┌──

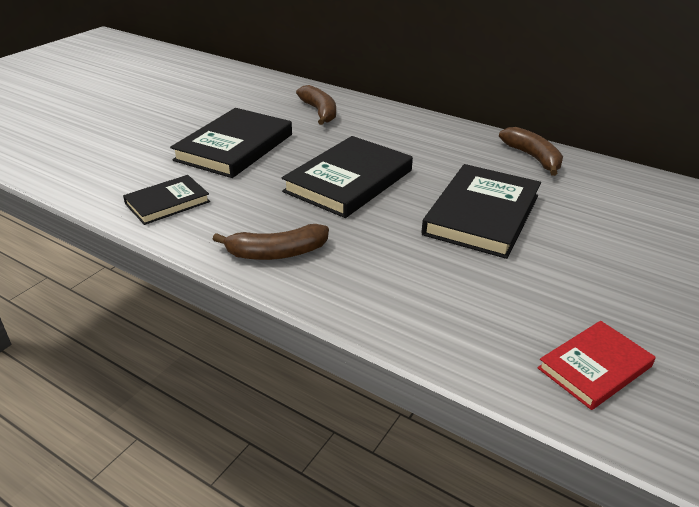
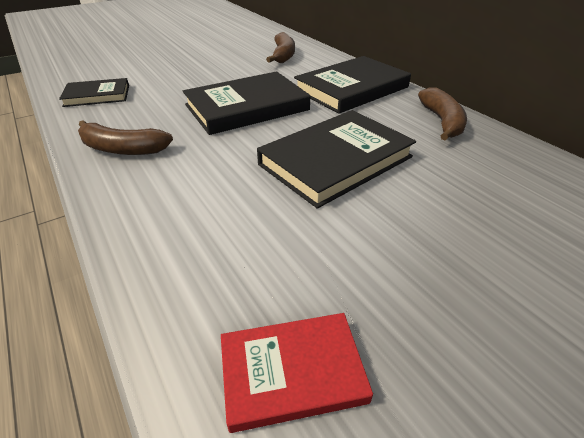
camera: 25 degrees right, 5 degrees up
(234, 147) = (191, 68): black book -> black book (351, 89)

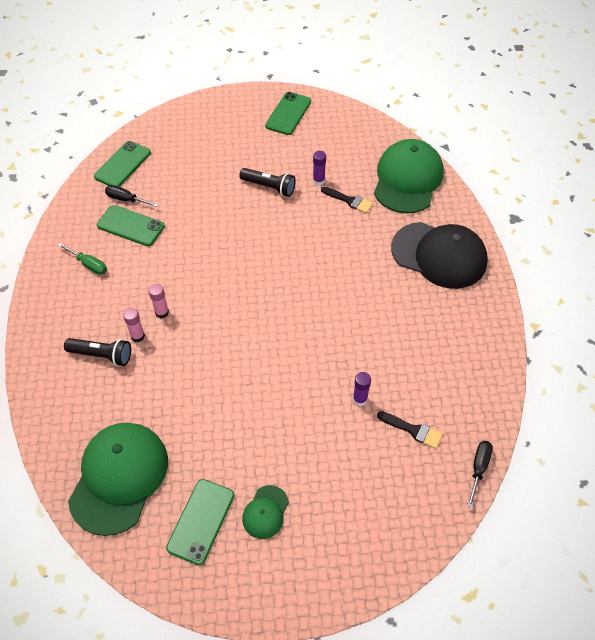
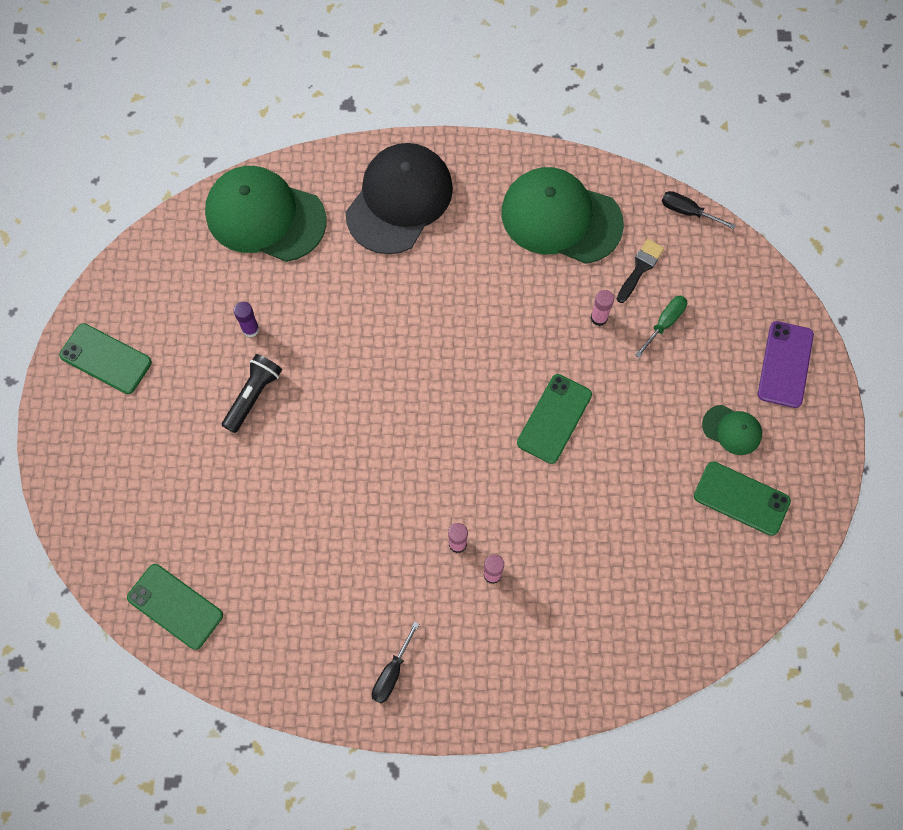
camera: 85 degrees left, 15 degrees up
(89, 265) = (366, 646): green screwdriver -> green screwdriver (664, 323)
(102, 355) = (518, 620): black flashlight -> none
(119, 478) = (688, 590): green cap -> green cap (561, 218)
(126, 199) = (249, 598): black screwdriver -> black screwdriver (392, 673)
(130, 226) = (301, 590): green phone -> green phone (554, 419)
(335, 561) = (785, 364): none -> purple phone
(349, 200) = (293, 294): black brush -> none
(360, 399) = (599, 318): purple glue stick -> pink glue stick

└──

Look for the line that contains "(234, 147) = (191, 68): black", then please copy it and the rest of the lines through the end of the data, pictures excluded.

(234, 147) = (191, 68): black book -> black book (351, 89)

camera: 85 degrees left, 15 degrees up
(89, 265) = (366, 646): green screwdriver -> green screwdriver (664, 323)
(102, 355) = (518, 620): black flashlight -> none
(119, 478) = (688, 590): green cap -> green cap (561, 218)
(126, 199) = (249, 598): black screwdriver -> black screwdriver (392, 673)
(130, 226) = (301, 590): green phone -> green phone (554, 419)
(335, 561) = (785, 364): none -> purple phone
(349, 200) = (293, 294): black brush -> none
(360, 399) = (599, 318): purple glue stick -> pink glue stick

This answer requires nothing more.